Data entries
.....
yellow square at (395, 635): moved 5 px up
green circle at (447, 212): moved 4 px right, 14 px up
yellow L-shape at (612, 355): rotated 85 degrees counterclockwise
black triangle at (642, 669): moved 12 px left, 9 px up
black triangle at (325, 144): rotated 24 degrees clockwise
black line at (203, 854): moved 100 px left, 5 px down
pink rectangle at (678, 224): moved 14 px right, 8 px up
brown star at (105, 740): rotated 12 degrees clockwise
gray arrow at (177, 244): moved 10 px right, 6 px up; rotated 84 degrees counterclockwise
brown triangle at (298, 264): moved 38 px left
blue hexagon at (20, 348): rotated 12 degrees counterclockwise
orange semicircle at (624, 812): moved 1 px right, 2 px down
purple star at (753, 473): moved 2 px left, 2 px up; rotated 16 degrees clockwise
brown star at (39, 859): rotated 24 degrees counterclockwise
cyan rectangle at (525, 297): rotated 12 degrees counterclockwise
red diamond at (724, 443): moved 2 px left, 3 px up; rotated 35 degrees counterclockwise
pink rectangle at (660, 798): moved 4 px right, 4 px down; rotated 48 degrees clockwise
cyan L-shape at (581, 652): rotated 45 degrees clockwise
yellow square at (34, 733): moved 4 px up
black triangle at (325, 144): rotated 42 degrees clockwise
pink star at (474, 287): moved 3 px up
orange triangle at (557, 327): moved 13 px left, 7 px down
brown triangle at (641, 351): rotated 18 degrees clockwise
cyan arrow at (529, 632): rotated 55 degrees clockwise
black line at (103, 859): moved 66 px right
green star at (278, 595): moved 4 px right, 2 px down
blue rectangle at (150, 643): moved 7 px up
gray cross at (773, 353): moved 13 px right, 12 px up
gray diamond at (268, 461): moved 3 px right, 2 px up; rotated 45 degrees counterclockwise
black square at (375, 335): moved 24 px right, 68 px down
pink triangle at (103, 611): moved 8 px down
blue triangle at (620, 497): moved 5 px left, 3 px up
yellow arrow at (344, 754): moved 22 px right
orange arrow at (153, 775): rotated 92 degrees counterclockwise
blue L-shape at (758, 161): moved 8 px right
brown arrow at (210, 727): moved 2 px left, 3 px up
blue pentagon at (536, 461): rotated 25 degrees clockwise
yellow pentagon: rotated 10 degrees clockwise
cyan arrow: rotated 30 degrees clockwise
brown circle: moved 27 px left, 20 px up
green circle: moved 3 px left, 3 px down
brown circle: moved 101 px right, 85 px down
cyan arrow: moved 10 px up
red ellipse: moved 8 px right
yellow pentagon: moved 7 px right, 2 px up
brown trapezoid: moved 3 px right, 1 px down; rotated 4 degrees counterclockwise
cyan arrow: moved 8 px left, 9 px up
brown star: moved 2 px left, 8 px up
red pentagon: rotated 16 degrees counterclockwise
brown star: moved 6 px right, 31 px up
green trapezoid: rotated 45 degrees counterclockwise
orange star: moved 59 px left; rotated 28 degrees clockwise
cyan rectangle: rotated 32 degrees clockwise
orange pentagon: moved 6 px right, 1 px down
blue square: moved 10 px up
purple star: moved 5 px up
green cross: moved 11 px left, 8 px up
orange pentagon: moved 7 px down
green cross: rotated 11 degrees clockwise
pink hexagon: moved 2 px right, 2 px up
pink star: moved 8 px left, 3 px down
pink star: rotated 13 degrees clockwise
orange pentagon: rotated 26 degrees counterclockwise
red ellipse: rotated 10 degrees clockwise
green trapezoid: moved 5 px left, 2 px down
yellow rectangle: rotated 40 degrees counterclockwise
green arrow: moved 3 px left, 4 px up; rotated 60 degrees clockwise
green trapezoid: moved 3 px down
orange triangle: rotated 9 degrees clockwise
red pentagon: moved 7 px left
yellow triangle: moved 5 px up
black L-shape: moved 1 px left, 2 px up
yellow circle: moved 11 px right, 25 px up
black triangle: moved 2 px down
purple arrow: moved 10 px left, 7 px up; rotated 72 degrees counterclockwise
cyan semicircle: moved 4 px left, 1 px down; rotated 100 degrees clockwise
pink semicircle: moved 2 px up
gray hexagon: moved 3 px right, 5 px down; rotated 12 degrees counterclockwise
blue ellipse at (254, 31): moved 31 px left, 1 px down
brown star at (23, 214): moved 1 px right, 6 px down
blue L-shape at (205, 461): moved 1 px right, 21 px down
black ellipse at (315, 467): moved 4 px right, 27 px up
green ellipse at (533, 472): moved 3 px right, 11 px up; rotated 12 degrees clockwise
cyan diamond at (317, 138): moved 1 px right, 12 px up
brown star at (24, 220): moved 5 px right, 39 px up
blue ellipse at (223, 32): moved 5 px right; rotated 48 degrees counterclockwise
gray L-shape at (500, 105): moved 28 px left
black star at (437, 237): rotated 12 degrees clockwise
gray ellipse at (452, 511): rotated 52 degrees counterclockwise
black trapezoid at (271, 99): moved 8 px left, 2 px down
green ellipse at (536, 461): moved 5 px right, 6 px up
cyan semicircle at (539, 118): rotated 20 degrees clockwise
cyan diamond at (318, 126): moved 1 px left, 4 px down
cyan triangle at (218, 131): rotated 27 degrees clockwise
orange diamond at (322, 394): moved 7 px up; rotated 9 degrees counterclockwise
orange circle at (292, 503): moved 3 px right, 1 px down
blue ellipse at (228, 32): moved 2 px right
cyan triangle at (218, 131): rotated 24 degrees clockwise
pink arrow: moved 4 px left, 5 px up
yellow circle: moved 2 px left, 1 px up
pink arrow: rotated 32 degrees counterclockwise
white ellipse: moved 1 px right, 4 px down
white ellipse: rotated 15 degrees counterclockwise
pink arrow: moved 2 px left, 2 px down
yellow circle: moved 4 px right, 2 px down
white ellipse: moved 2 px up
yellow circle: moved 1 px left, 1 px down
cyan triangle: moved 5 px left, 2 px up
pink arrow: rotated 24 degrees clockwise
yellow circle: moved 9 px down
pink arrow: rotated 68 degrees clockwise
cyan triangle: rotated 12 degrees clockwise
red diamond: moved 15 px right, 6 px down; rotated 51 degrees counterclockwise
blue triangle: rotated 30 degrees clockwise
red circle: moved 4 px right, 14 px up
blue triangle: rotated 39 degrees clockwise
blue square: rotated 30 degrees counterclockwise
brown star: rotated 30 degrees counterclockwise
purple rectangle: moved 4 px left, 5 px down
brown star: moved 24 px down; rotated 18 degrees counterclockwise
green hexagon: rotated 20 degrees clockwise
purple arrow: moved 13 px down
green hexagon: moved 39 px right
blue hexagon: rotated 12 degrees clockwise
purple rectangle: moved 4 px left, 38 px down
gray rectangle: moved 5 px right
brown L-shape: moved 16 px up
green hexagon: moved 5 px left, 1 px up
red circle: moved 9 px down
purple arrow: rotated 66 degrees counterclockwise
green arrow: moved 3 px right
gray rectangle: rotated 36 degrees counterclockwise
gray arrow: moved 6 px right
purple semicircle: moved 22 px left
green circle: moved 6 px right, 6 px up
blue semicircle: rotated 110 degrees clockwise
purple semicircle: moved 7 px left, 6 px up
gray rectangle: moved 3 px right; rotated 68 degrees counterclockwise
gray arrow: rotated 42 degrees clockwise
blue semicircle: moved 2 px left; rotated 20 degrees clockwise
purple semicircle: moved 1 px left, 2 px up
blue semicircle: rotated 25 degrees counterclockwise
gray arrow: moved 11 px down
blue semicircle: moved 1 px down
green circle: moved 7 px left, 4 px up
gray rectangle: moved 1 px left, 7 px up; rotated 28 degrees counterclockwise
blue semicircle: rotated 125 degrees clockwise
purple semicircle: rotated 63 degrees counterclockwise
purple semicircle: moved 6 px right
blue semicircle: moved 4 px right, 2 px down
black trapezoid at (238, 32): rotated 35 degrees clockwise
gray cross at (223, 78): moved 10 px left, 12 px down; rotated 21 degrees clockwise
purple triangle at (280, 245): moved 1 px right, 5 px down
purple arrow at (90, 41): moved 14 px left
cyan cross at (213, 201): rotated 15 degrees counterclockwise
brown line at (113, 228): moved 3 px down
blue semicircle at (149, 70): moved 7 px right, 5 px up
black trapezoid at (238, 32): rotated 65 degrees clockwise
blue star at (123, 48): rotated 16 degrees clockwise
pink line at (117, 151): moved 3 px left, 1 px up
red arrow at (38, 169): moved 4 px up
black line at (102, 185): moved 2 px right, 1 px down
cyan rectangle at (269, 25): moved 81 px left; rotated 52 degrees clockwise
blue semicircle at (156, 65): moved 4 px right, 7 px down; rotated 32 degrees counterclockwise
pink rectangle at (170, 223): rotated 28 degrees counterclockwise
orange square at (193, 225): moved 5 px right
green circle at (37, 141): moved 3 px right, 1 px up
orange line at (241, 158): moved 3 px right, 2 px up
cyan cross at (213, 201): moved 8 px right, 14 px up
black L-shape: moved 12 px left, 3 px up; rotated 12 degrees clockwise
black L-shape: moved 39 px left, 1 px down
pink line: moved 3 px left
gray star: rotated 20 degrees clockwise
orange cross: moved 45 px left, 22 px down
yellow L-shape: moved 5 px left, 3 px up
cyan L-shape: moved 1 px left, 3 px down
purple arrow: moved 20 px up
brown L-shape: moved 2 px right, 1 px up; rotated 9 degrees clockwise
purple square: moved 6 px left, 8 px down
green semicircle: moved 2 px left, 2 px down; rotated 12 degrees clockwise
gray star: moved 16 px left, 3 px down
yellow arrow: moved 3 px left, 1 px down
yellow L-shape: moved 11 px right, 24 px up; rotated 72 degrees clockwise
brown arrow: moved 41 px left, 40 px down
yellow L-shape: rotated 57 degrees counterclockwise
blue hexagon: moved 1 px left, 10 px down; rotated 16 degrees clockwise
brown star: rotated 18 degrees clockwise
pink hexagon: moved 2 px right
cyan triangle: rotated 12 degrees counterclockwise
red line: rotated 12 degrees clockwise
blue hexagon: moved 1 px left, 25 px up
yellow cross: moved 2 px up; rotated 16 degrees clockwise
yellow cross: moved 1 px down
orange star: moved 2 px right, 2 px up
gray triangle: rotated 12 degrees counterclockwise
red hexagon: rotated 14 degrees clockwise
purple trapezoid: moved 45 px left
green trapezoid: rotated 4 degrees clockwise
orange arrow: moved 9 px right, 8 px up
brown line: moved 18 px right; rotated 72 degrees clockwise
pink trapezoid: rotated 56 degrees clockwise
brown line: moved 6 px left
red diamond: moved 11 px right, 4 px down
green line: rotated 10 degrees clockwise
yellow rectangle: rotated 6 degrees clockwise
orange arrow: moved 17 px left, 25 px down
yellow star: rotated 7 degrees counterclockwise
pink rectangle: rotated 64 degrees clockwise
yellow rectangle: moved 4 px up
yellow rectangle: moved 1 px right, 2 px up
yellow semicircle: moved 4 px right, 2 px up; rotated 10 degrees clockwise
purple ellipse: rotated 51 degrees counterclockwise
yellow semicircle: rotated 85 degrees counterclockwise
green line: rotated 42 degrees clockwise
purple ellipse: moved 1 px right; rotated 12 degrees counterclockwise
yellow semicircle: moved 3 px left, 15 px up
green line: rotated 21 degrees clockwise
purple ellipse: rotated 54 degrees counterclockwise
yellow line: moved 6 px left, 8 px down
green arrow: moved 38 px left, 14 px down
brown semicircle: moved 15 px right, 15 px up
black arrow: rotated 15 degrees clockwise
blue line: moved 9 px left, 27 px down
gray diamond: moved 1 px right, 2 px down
.....
* _Stated task_
Rewrite the lines starting at the first one and ending at the line that contains "black line at (203, 854): moved", changing every "yellow" to "gold" and keeping everything else the same.

* _Response to the exercise_
gold square at (395, 635): moved 5 px up
green circle at (447, 212): moved 4 px right, 14 px up
gold L-shape at (612, 355): rotated 85 degrees counterclockwise
black triangle at (642, 669): moved 12 px left, 9 px up
black triangle at (325, 144): rotated 24 degrees clockwise
black line at (203, 854): moved 100 px left, 5 px down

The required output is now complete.